#### [Prompt]
Find and copy each line in the material below where the string "degrees" occurs.

#### [Given data]
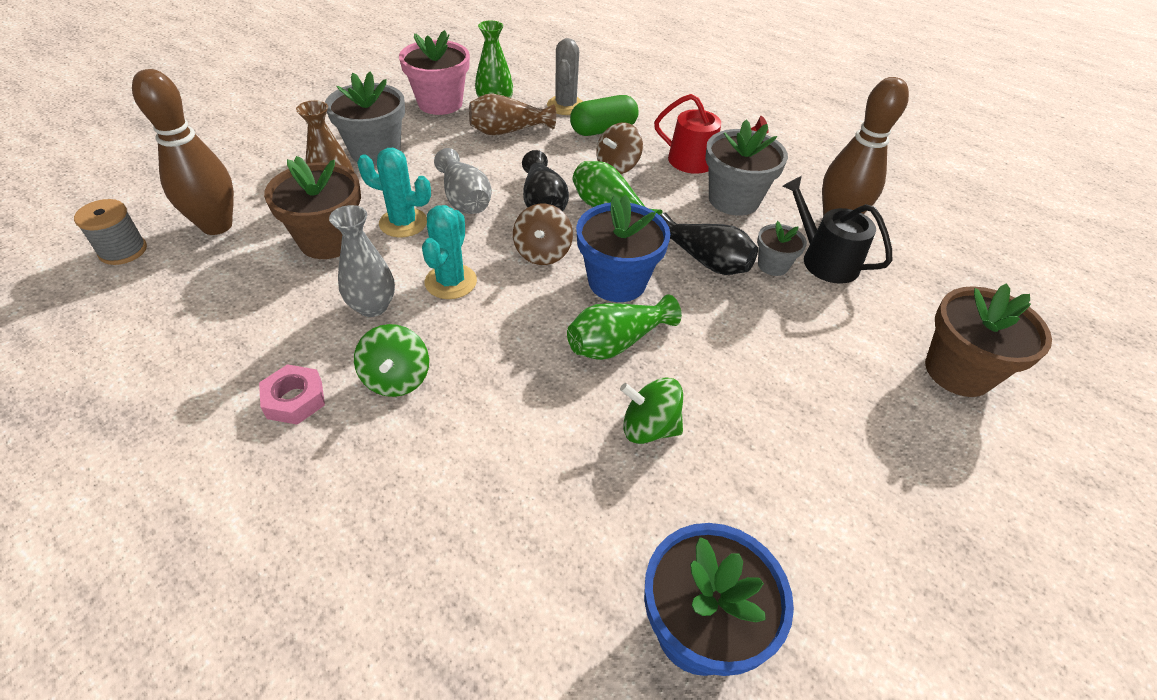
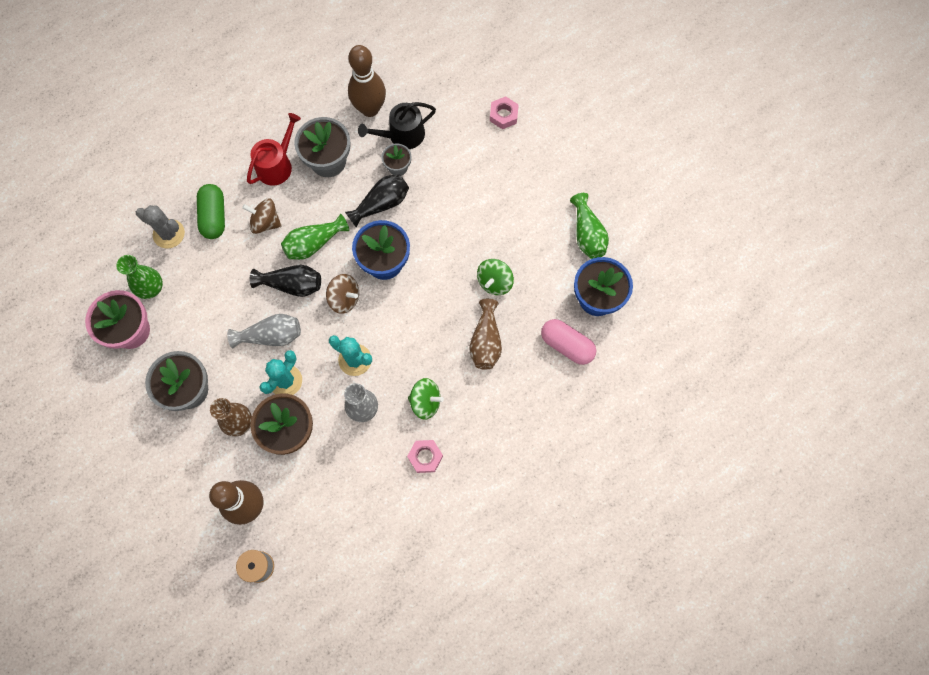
camera: 70 degrees left, 25 degrees up
(508, 131) = (192, 287): brown vase -> brown vase (485, 341)
(567, 589) = (567, 345): none -> pink capsule
(617, 166) = (265, 222): brown spinning top -> brown spinning top turned 135 degrees clockwise
(617, 342) = (433, 278): green vase -> green vase (587, 234)
(958, 371) = (503, 115): brown flower pot -> pink nut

#### [Solved problem]
camera: 70 degrees left, 25 degrees up
(617, 166) = (265, 222): brown spinning top -> brown spinning top turned 135 degrees clockwise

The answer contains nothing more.